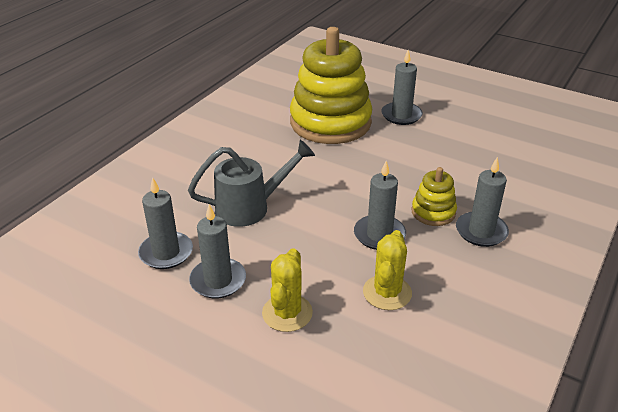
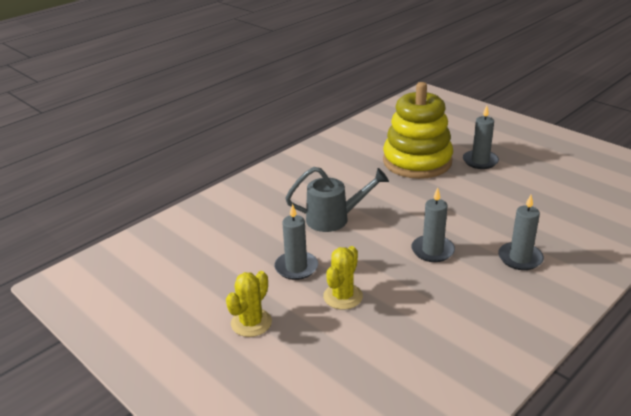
camera: 15 degrees right, 5 degrees down
(166, 253) = (262, 243): grey candle -> none
(387, 292) = (426, 293): yellow cactus -> yellow cactus (251, 323)
(433, 212) = (483, 239): yellow stacking toy -> none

*WHAT IS REQUIRED*
Leaving out only the pictures, return the material above unchanged.

*WRITTEN ANSWER*
camera: 15 degrees right, 5 degrees down
(166, 253) = (262, 243): grey candle -> none
(387, 292) = (426, 293): yellow cactus -> yellow cactus (251, 323)
(433, 212) = (483, 239): yellow stacking toy -> none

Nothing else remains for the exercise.